Work to complete
Each and every line below goes into your answer unchanged, but leave out the images.

Data provided
--- START ---

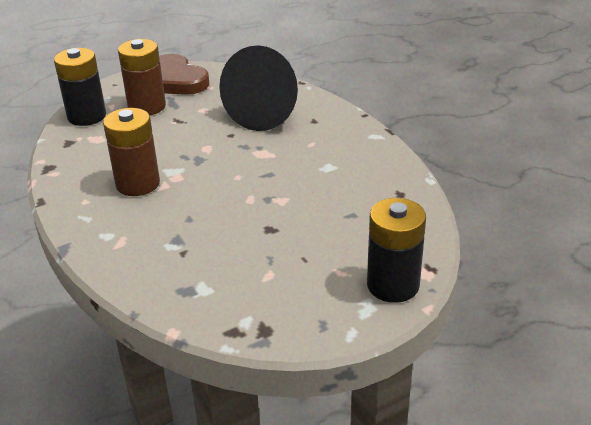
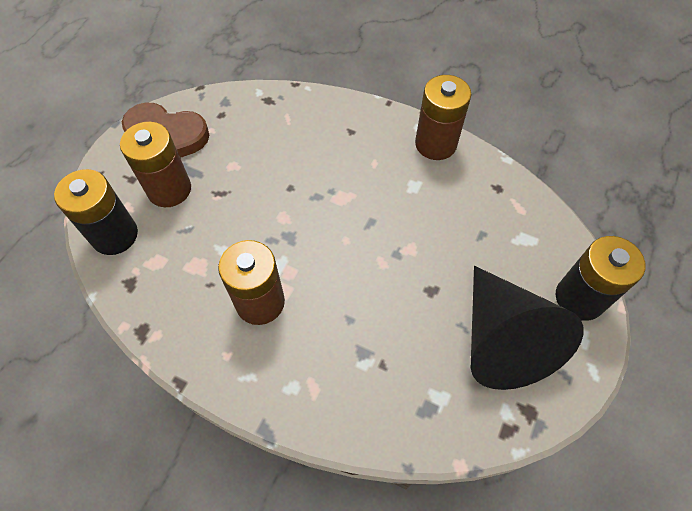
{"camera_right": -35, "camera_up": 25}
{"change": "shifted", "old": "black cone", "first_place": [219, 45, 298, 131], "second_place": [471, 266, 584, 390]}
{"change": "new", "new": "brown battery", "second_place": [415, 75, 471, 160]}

--- END ---

Response below
{"camera_right": -35, "camera_up": 25}
{"change": "shifted", "old": "black cone", "first_place": [219, 45, 298, 131], "second_place": [471, 266, 584, 390]}
{"change": "new", "new": "brown battery", "second_place": [415, 75, 471, 160]}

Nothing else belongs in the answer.